### DATA TO PROCESS
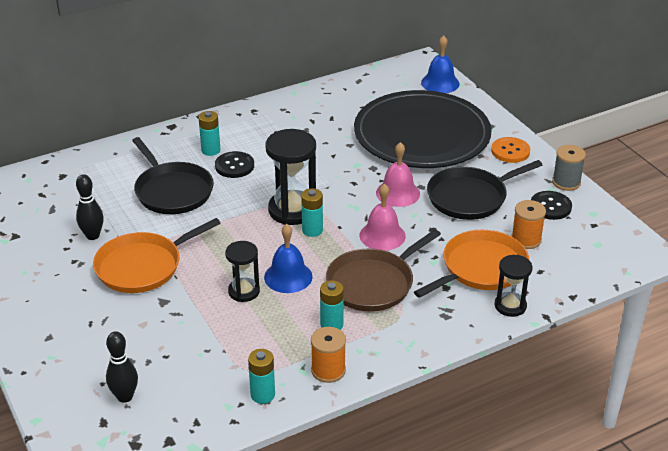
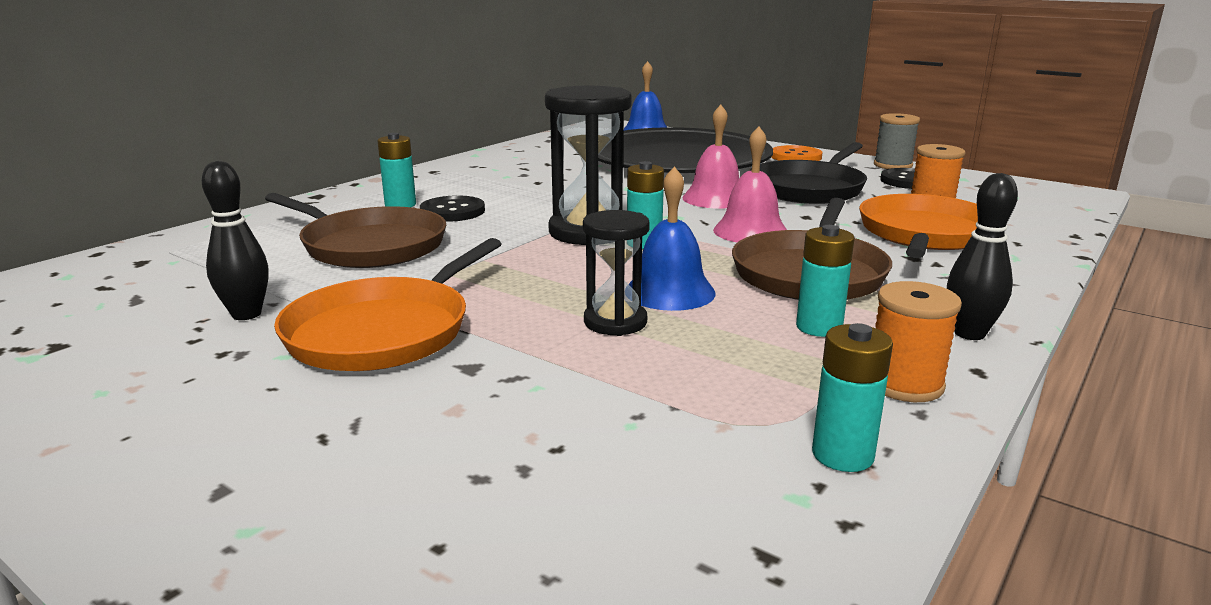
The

---

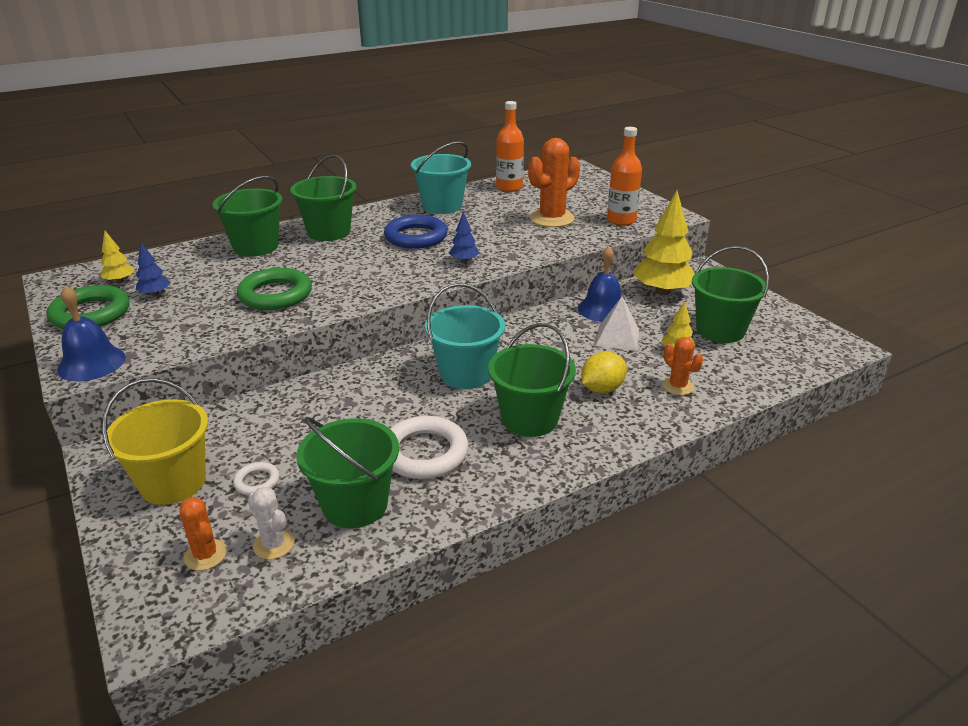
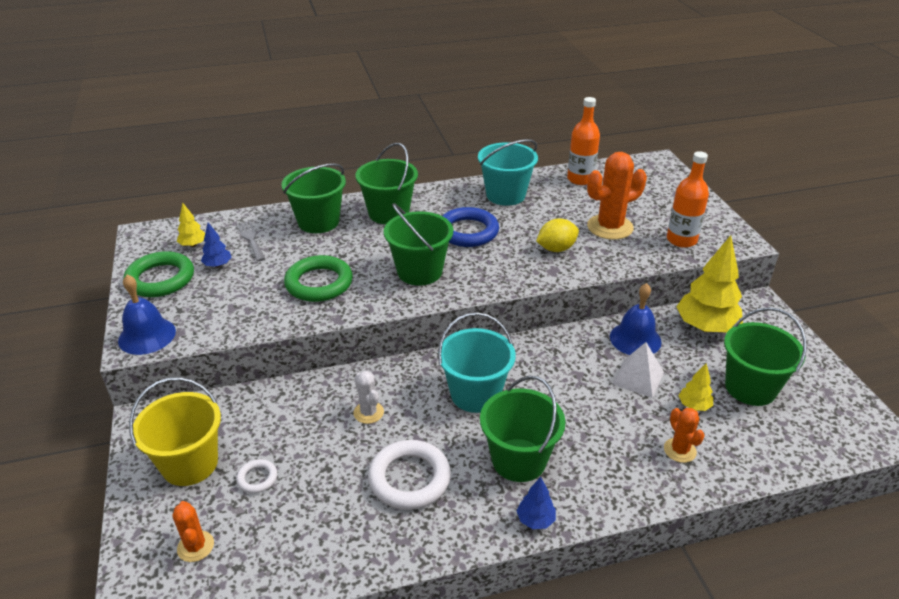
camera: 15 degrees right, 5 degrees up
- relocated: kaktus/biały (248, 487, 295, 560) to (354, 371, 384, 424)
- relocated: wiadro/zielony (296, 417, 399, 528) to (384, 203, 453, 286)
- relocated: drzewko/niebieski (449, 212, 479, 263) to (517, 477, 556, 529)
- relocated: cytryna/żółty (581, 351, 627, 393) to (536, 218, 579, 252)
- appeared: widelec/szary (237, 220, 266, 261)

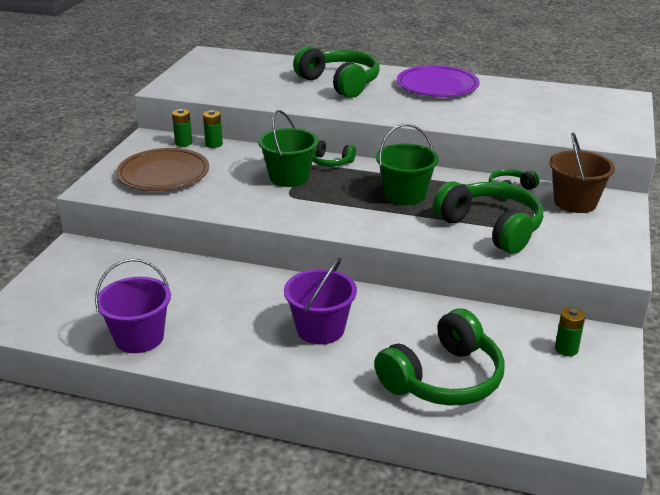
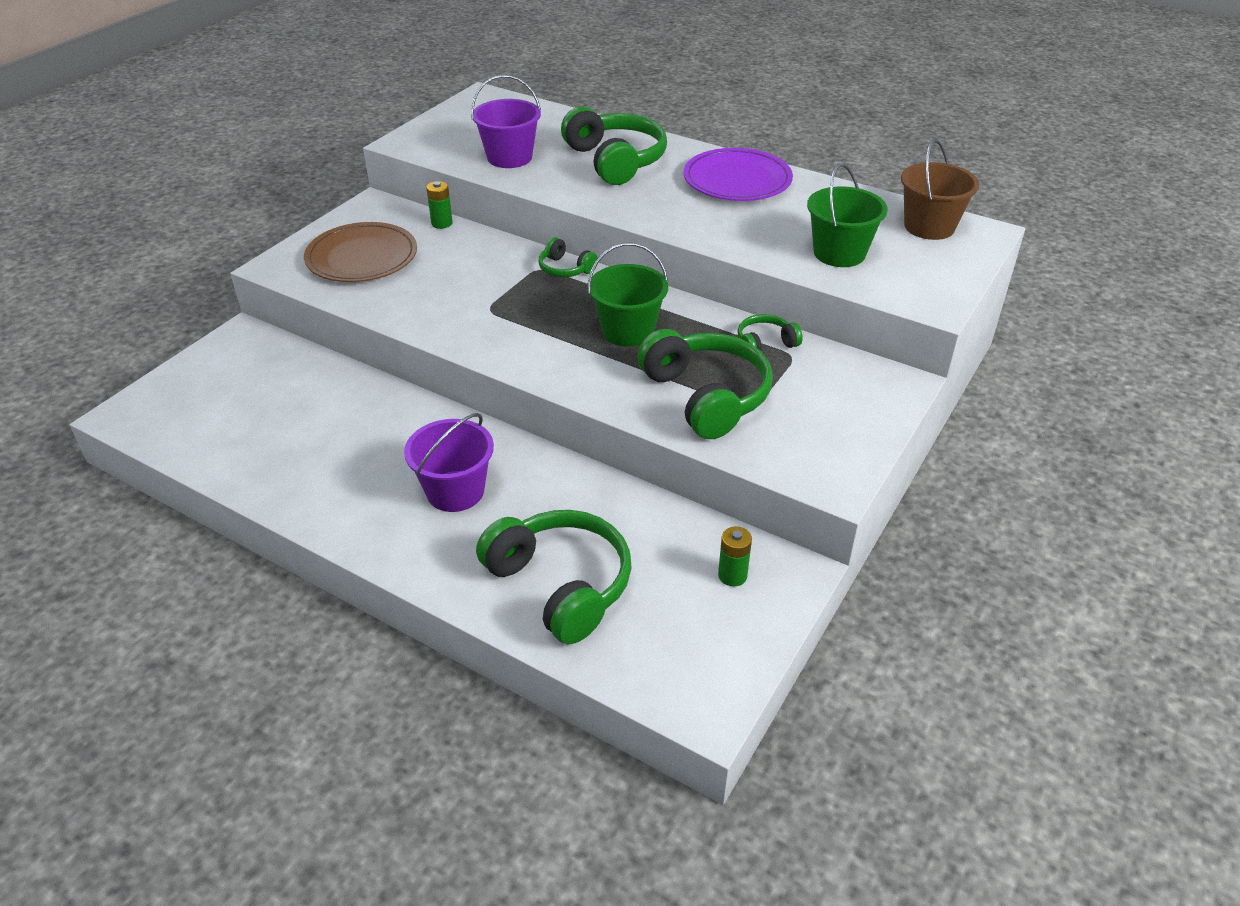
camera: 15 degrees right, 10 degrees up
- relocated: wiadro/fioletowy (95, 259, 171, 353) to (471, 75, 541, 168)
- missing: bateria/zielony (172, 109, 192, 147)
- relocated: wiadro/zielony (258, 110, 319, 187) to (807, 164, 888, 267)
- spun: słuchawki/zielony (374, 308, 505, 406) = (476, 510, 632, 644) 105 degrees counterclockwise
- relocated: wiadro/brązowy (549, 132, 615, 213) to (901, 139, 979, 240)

...

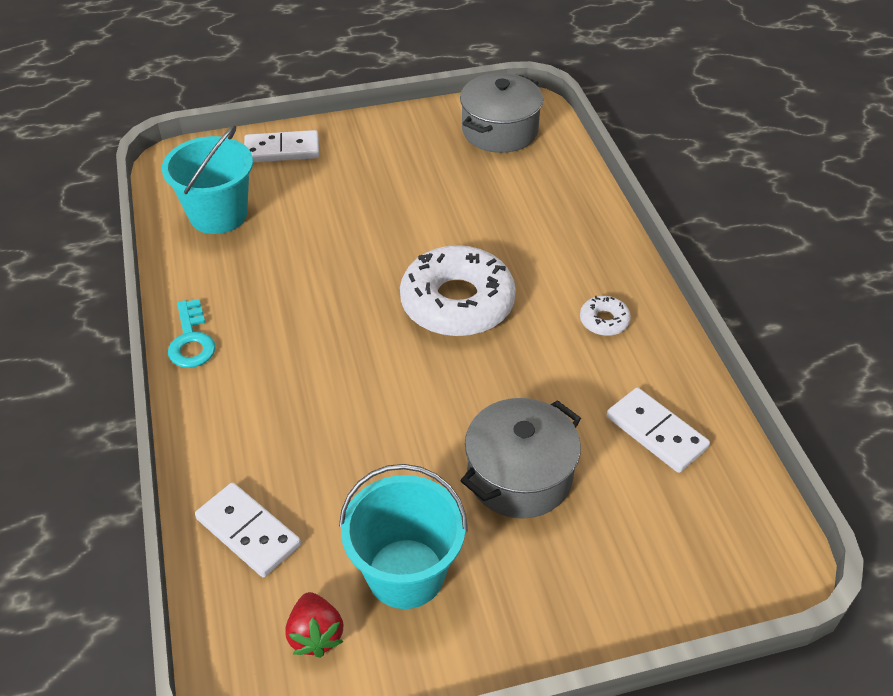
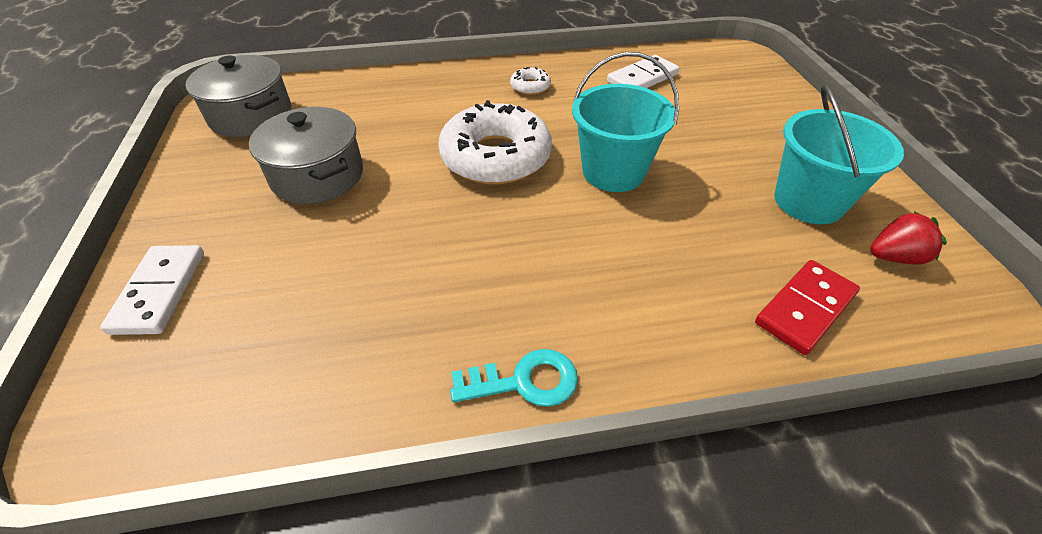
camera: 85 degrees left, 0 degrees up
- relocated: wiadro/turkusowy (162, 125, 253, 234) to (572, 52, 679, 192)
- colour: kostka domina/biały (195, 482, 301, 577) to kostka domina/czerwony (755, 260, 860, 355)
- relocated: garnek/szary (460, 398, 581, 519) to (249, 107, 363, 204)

### TASK PROMPT
Output the lines above between the one holding "camera: 15 degrees right, 5 degrees up" and the one holding "- relocated: cytryna/żółty", inclusive, with nothing before or after them.

### RESPONSE TO THIS TASK
camera: 15 degrees right, 5 degrees up
- relocated: kaktus/biały (248, 487, 295, 560) to (354, 371, 384, 424)
- relocated: wiadro/zielony (296, 417, 399, 528) to (384, 203, 453, 286)
- relocated: drzewko/niebieski (449, 212, 479, 263) to (517, 477, 556, 529)
- relocated: cytryna/żółty (581, 351, 627, 393) to (536, 218, 579, 252)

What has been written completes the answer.